Exercise details -> Below is a listing; reproduce each line of it exactly.

-*-

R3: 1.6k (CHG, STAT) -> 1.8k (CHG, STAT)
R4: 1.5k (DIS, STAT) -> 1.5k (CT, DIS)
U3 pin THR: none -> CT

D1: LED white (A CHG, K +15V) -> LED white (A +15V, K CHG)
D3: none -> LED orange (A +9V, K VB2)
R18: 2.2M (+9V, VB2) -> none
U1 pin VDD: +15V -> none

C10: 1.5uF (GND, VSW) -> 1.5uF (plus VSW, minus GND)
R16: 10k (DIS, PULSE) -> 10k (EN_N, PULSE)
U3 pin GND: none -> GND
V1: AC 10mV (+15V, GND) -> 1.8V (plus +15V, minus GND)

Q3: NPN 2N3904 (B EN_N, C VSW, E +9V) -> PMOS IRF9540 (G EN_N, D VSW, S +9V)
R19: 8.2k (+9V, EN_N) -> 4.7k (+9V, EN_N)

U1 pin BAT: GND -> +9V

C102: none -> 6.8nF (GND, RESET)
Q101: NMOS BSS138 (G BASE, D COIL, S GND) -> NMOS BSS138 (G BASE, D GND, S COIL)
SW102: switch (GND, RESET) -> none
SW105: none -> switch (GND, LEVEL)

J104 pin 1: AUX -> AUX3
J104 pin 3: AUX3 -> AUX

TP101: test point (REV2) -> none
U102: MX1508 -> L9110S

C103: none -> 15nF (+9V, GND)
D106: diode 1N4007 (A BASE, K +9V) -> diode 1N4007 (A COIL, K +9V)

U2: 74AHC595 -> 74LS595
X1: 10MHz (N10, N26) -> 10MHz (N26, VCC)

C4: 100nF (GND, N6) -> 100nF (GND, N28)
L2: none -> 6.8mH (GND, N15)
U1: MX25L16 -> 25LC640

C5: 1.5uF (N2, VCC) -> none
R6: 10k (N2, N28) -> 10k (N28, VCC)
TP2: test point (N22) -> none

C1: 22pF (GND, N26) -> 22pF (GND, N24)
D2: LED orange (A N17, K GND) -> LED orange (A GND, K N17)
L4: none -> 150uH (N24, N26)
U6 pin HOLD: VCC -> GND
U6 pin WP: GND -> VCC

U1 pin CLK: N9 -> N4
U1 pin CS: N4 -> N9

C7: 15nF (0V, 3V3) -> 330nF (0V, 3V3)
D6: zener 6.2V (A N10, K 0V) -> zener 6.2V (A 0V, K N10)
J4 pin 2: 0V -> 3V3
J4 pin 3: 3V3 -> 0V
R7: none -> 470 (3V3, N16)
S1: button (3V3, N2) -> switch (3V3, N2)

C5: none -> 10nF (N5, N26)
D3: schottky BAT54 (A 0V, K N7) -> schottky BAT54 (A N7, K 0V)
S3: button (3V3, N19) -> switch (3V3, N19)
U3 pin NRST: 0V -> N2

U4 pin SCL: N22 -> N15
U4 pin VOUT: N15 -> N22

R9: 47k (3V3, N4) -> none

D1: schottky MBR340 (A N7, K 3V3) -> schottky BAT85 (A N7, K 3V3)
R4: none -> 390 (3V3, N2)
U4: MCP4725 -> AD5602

-*-

Written response ->
R3: 1.6k (CHG, STAT) -> 1.8k (CHG, STAT)
R4: 1.5k (DIS, STAT) -> 1.5k (CT, DIS)
U3 pin THR: none -> CT

D1: LED white (A CHG, K +15V) -> LED white (A +15V, K CHG)
D3: none -> LED orange (A +9V, K VB2)
R18: 2.2M (+9V, VB2) -> none
U1 pin VDD: +15V -> none

C10: 1.5uF (GND, VSW) -> 1.5uF (plus VSW, minus GND)
R16: 10k (DIS, PULSE) -> 10k (EN_N, PULSE)
U3 pin GND: none -> GND
V1: AC 10mV (+15V, GND) -> 1.8V (plus +15V, minus GND)

Q3: NPN 2N3904 (B EN_N, C VSW, E +9V) -> PMOS IRF9540 (G EN_N, D VSW, S +9V)
R19: 8.2k (+9V, EN_N) -> 4.7k (+9V, EN_N)

U1 pin BAT: GND -> +9V

C102: none -> 6.8nF (GND, RESET)
Q101: NMOS BSS138 (G BASE, D COIL, S GND) -> NMOS BSS138 (G BASE, D GND, S COIL)
SW102: switch (GND, RESET) -> none
SW105: none -> switch (GND, LEVEL)

J104 pin 1: AUX -> AUX3
J104 pin 3: AUX3 -> AUX

TP101: test point (REV2) -> none
U102: MX1508 -> L9110S

C103: none -> 15nF (+9V, GND)
D106: diode 1N4007 (A BASE, K +9V) -> diode 1N4007 (A COIL, K +9V)

U2: 74AHC595 -> 74LS595
X1: 10MHz (N10, N26) -> 10MHz (N26, VCC)

C4: 100nF (GND, N6) -> 100nF (GND, N28)
L2: none -> 6.8mH (GND, N15)
U1: MX25L16 -> 25LC640

C5: 1.5uF (N2, VCC) -> none
R6: 10k (N2, N28) -> 10k (N28, VCC)
TP2: test point (N22) -> none

C1: 22pF (GND, N26) -> 22pF (GND, N24)
D2: LED orange (A N17, K GND) -> LED orange (A GND, K N17)
L4: none -> 150uH (N24, N26)
U6 pin HOLD: VCC -> GND
U6 pin WP: GND -> VCC

U1 pin CLK: N9 -> N4
U1 pin CS: N4 -> N9

C7: 15nF (0V, 3V3) -> 330nF (0V, 3V3)
D6: zener 6.2V (A N10, K 0V) -> zener 6.2V (A 0V, K N10)
J4 pin 2: 0V -> 3V3
J4 pin 3: 3V3 -> 0V
R7: none -> 470 (3V3, N16)
S1: button (3V3, N2) -> switch (3V3, N2)

C5: none -> 10nF (N5, N26)
D3: schottky BAT54 (A 0V, K N7) -> schottky BAT54 (A N7, K 0V)
S3: button (3V3, N19) -> switch (3V3, N19)
U3 pin NRST: 0V -> N2

U4 pin SCL: N22 -> N15
U4 pin VOUT: N15 -> N22

R9: 47k (3V3, N4) -> none

D1: schottky MBR340 (A N7, K 3V3) -> schottky BAT85 (A N7, K 3V3)
R4: none -> 390 (3V3, N2)
U4: MCP4725 -> AD5602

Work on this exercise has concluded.